Make an exact copy of the entries below and leave any picture out of it.

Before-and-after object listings
◆ ◆ ◆
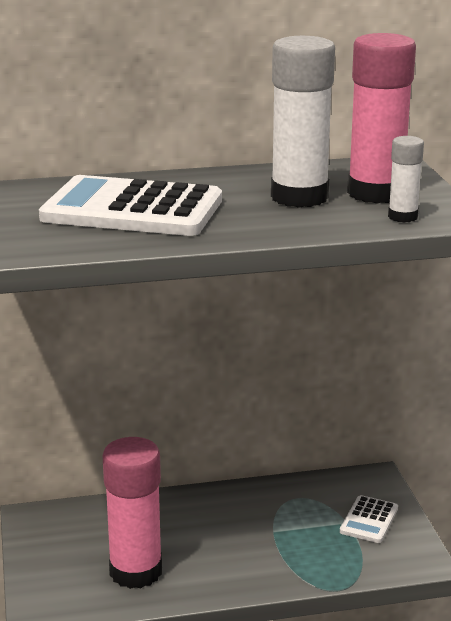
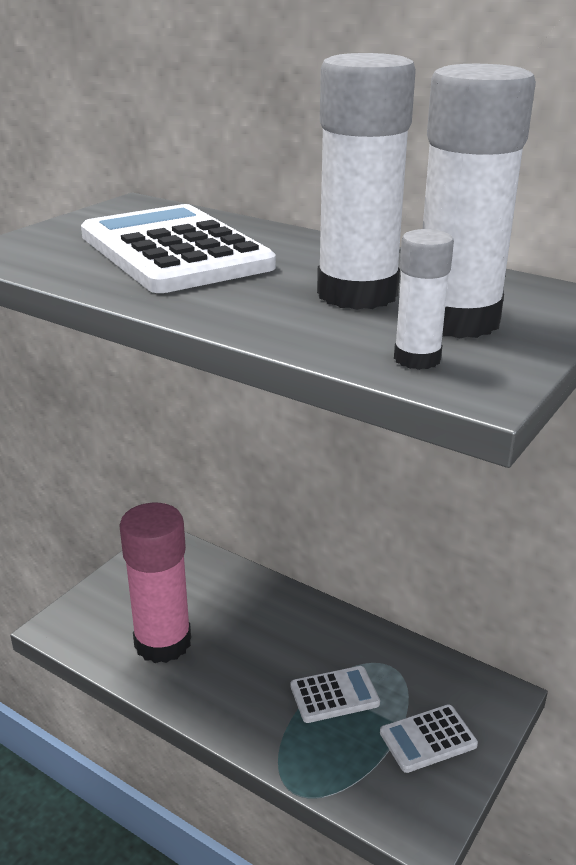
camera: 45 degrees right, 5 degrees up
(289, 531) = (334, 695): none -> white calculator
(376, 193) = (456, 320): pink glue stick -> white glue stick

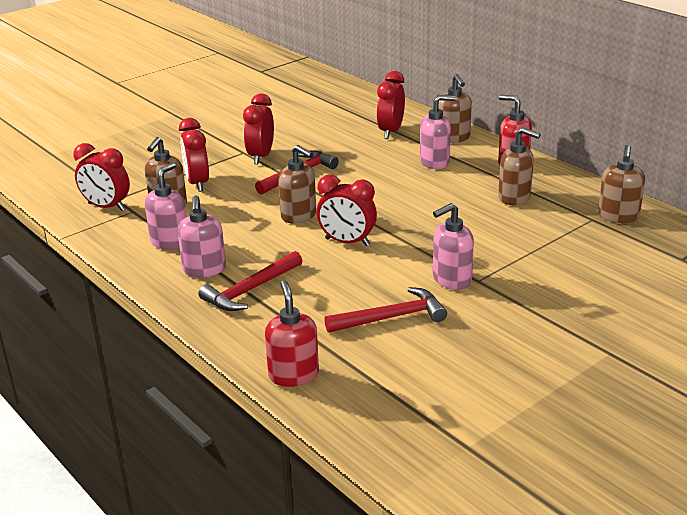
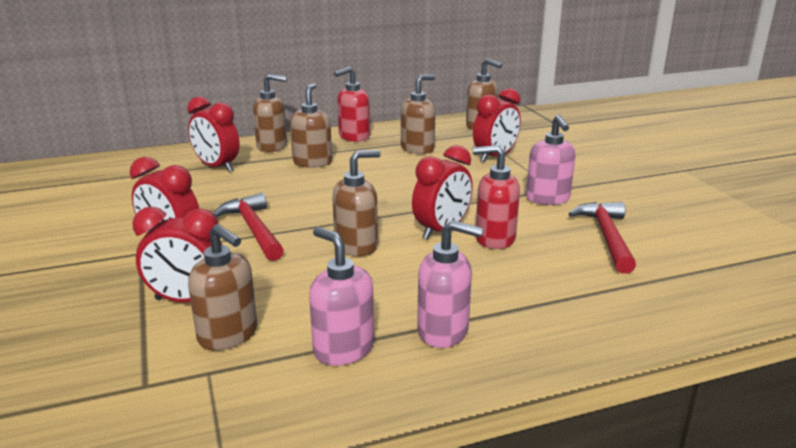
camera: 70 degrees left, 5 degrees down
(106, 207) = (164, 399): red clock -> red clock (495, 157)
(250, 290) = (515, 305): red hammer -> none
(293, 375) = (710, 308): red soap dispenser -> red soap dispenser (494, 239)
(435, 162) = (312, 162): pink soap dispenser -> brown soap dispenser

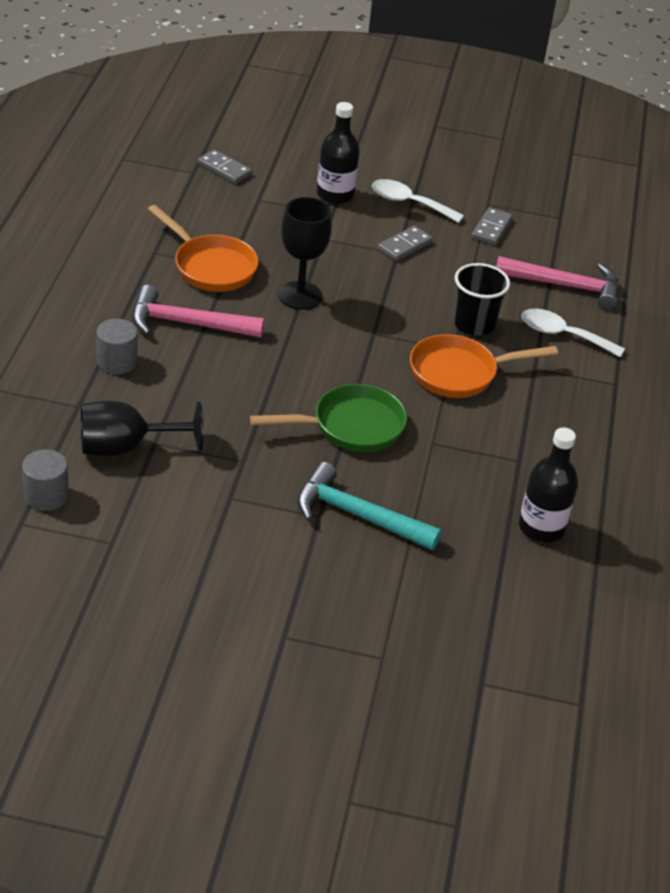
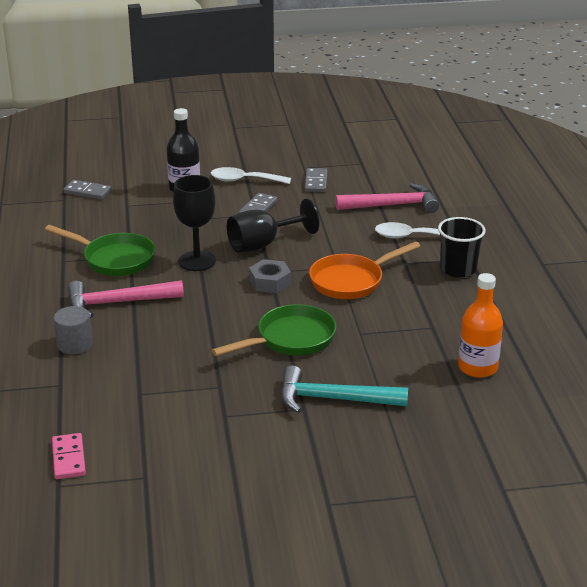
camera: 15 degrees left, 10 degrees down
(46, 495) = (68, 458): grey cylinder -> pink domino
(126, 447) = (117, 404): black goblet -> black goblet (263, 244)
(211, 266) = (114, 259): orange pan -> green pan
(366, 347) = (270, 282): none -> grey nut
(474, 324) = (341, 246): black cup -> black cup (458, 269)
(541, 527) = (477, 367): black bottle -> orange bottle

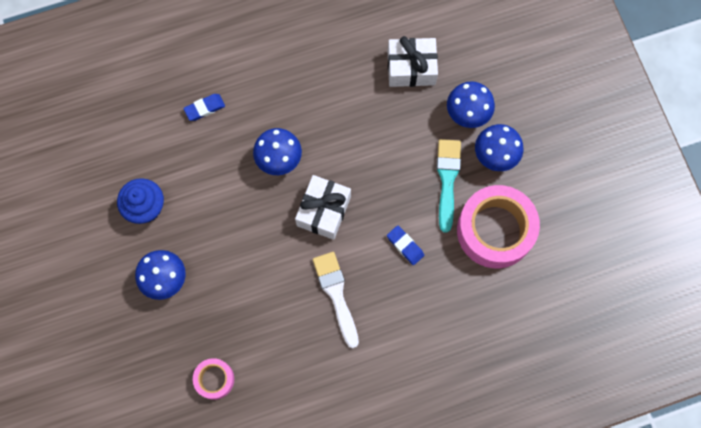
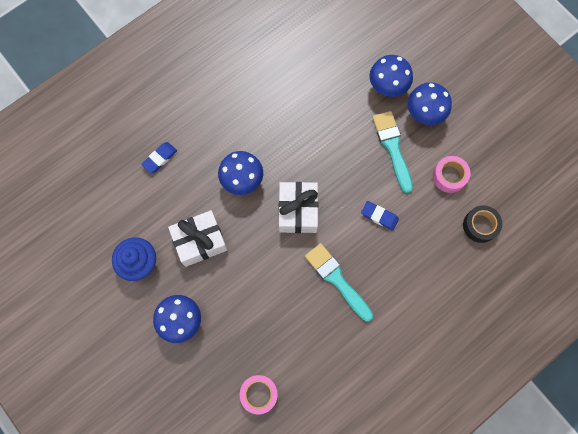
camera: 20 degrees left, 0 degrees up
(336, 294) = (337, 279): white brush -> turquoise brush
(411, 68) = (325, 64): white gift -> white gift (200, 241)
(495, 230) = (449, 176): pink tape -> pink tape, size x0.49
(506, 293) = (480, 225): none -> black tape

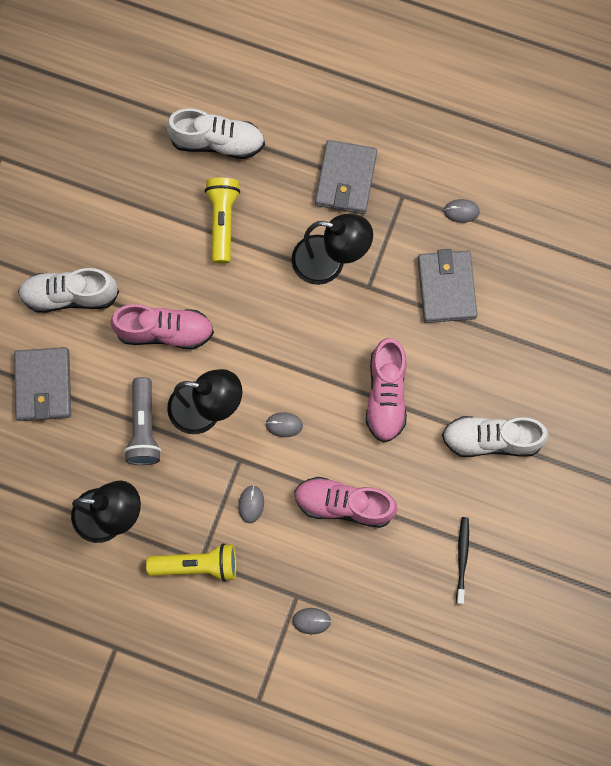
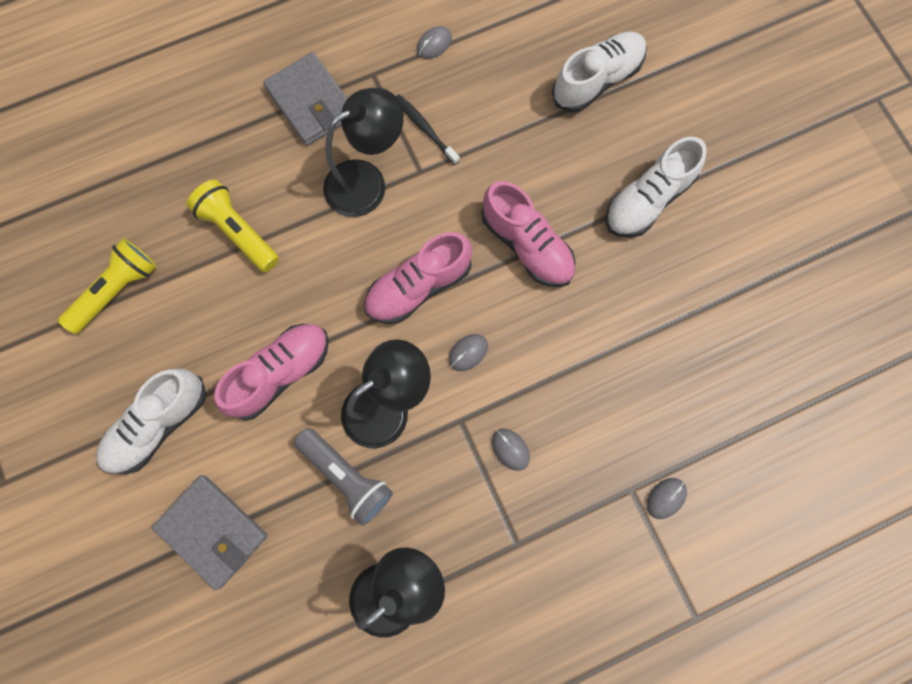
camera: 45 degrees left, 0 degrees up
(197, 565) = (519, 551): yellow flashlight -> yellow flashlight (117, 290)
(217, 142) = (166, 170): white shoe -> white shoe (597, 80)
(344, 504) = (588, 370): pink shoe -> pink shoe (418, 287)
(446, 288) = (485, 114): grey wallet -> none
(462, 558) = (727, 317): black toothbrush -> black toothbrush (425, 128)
◆ ◆ ◆
* _Answer for the task_:
camera: 45 degrees right, 5 degrees up
(289, 531) = (334, 695): none -> white calculator
(376, 193) = (456, 320): pink glue stick -> white glue stick

camera: 70 degrees left, 5 degrees down
(106, 207) = (164, 399): red clock -> red clock (495, 157)
(250, 290) = (515, 305): red hammer -> none
(293, 375) = (710, 308): red soap dispenser -> red soap dispenser (494, 239)
(435, 162) = (312, 162): pink soap dispenser -> brown soap dispenser

camera: 15 degrees left, 10 degrees down
(46, 495) = (68, 458): grey cylinder -> pink domino
(126, 447) = (117, 404): black goblet -> black goblet (263, 244)
(211, 266) = (114, 259): orange pan -> green pan
(366, 347) = (270, 282): none -> grey nut
(474, 324) = (341, 246): black cup -> black cup (458, 269)
(541, 527) = (477, 367): black bottle -> orange bottle

camera: 20 degrees left, 0 degrees up
(336, 294) = (337, 279): white brush -> turquoise brush
(411, 68) = (325, 64): white gift -> white gift (200, 241)
(495, 230) = (449, 176): pink tape -> pink tape, size x0.49
(506, 293) = (480, 225): none -> black tape

camera: 45 degrees left, 0 degrees up
(197, 565) = (519, 551): yellow flashlight -> yellow flashlight (117, 290)
(217, 142) = (166, 170): white shoe -> white shoe (597, 80)
(344, 504) = (588, 370): pink shoe -> pink shoe (418, 287)
(446, 288) = (485, 114): grey wallet -> none
(462, 558) = (727, 317): black toothbrush -> black toothbrush (425, 128)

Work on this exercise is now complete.